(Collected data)
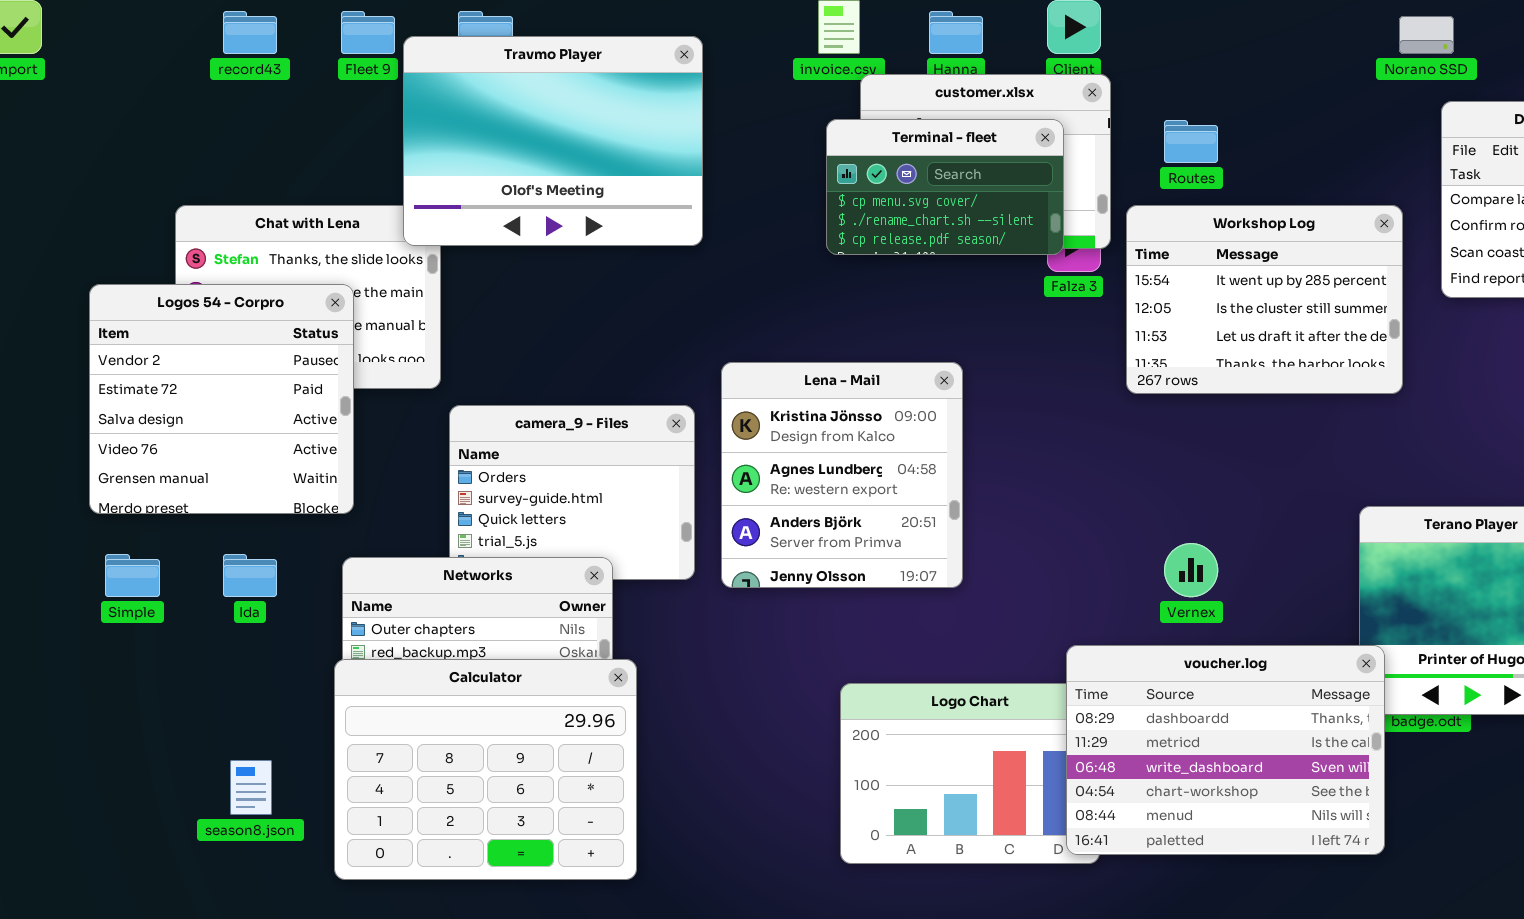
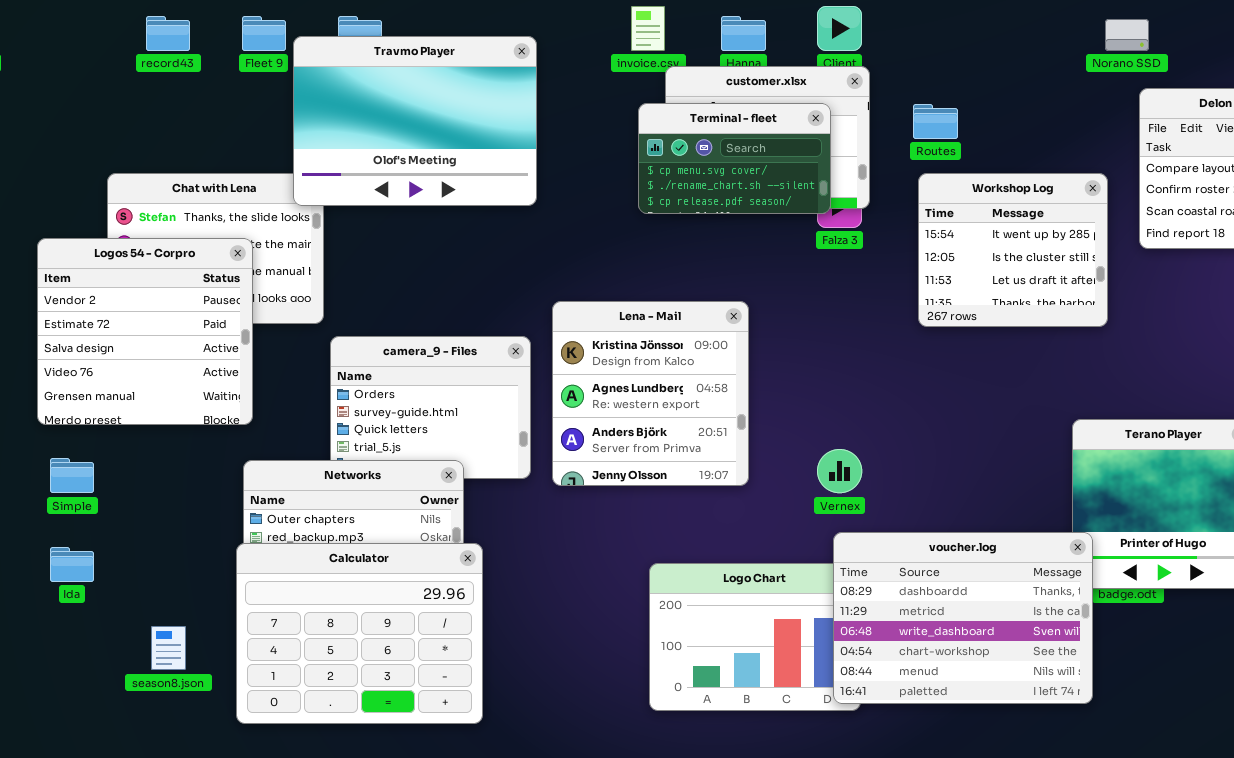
Workshop Log: [1126,205,1403,394] -> [918,173,1108,327], resized
Vernex: [1164,543,1218,597] -> [817,449,862,493], moved
Ida: [223,554,277,597] -> [50,547,94,582], moved

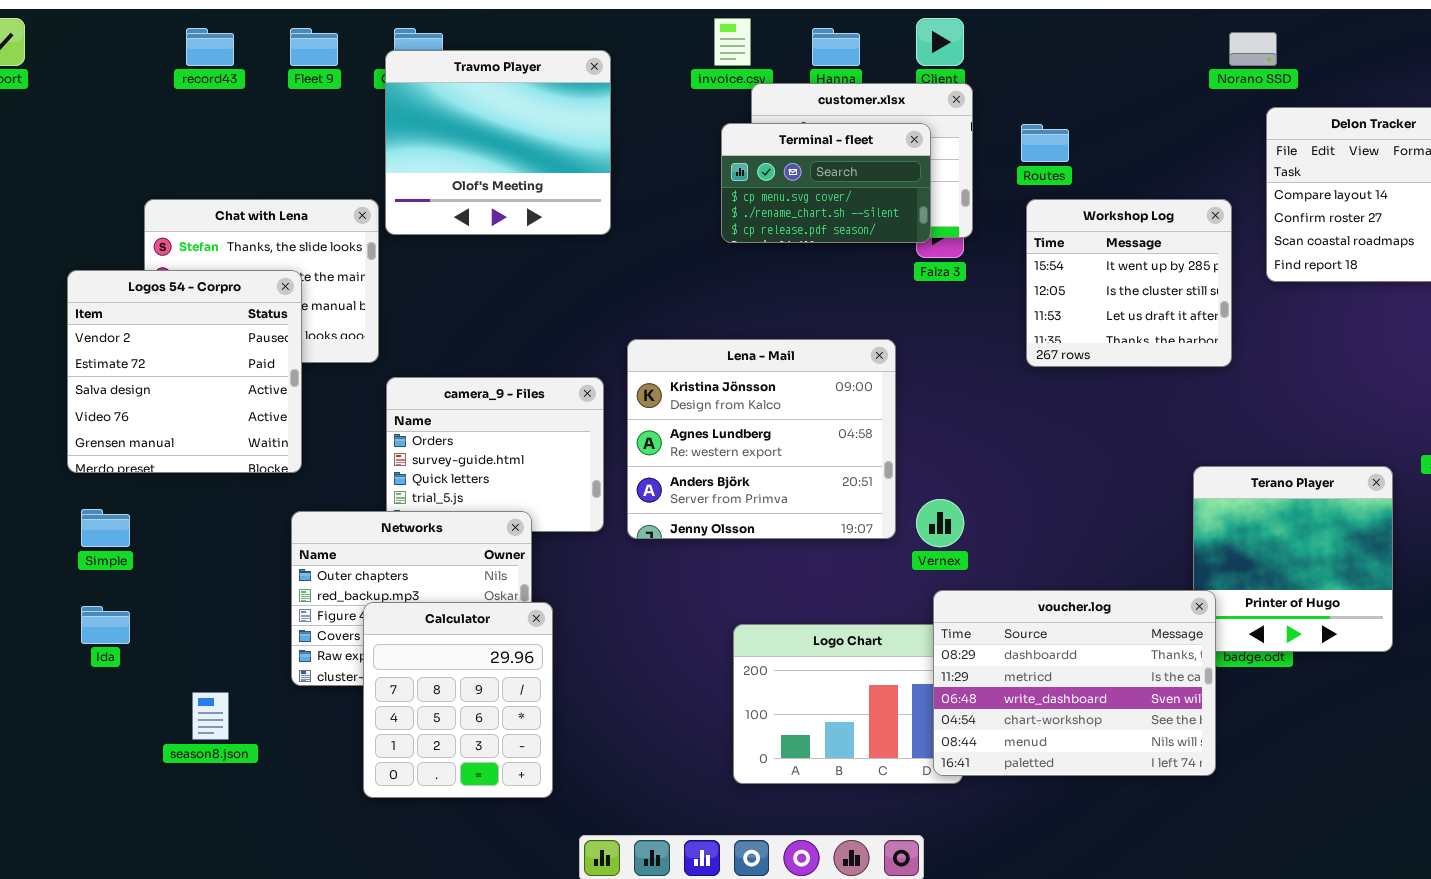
Travmo Player: [293,36,537,206] -> [385,50,611,235], resized
Lena - Mail: [552,301,749,486] -> [627,339,896,539], resized
Calculator: [236,543,483,724] -> [363,602,553,798], resized

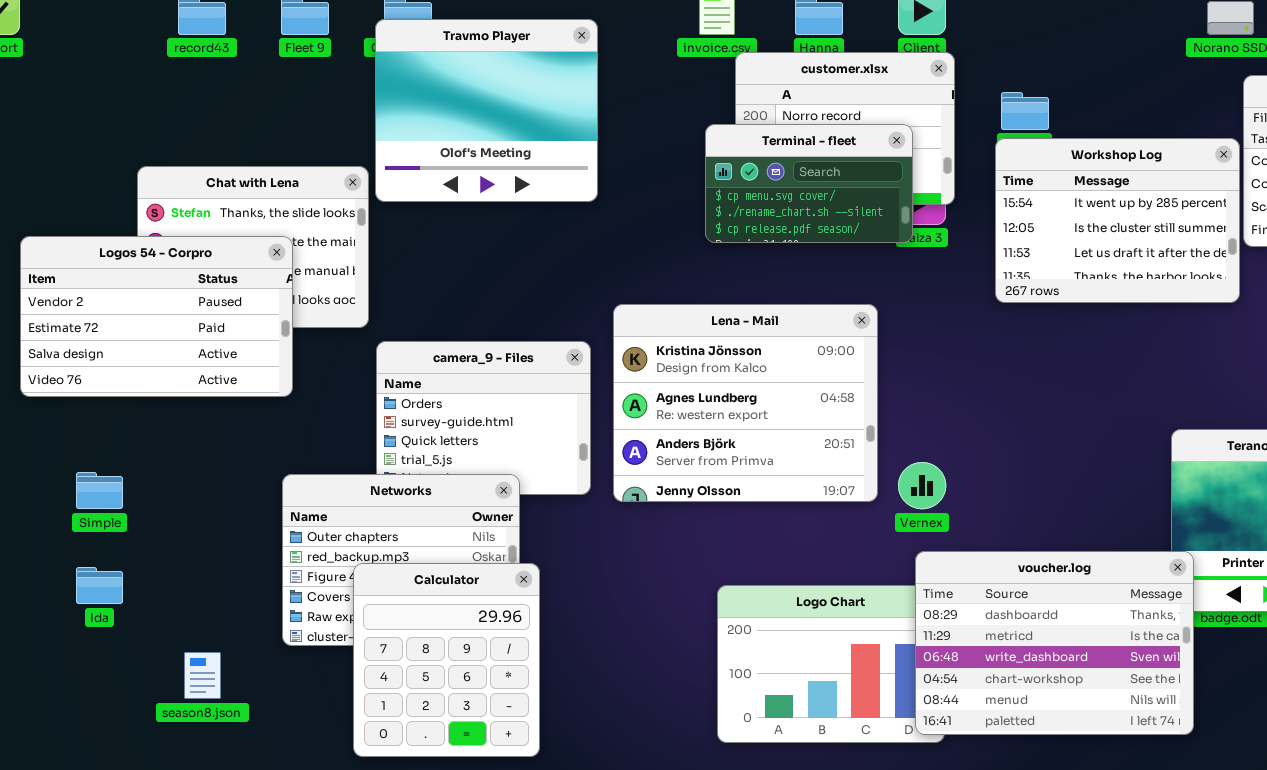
Terminal - fleet: [721,123,931,243] -> [705,124,913,243], moved
Workshop Log: [1026,199,1232,367] -> [995,138,1240,303], moved, resized
Logos 54 - Corpro: [67,270,302,473] -> [20,236,293,397], resized

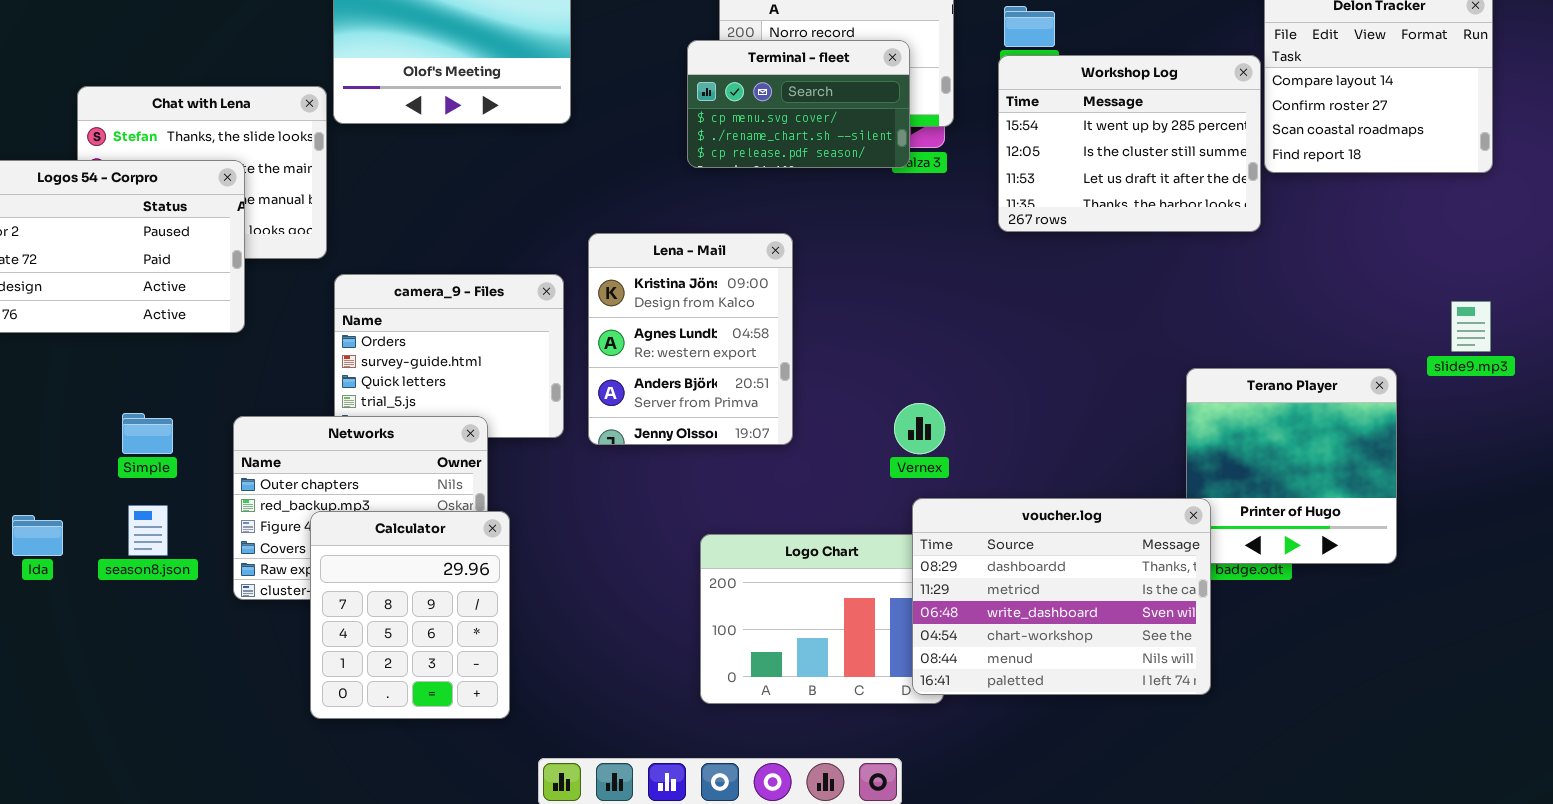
Lena - Mail: [613,304,878,502] -> [588,233,793,445], resized
Simple: [76,472,123,509] -> [122,413,173,454], moved
season8.json: [184,652,221,699] -> [128,505,168,556], moved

**THE TASK:** Starting with the line that contains "Workshop Log: [1026,199,1232,367]", print every remaining line of the records above, exactly as it stands. Do not print the pictures.

**ANSWER TO THIS EXERCISE:**
Workshop Log: [1026,199,1232,367] -> [995,138,1240,303], moved, resized
Logos 54 - Corpro: [67,270,302,473] -> [20,236,293,397], resized

Lena - Mail: [613,304,878,502] -> [588,233,793,445], resized
Simple: [76,472,123,509] -> [122,413,173,454], moved
season8.json: [184,652,221,699] -> [128,505,168,556], moved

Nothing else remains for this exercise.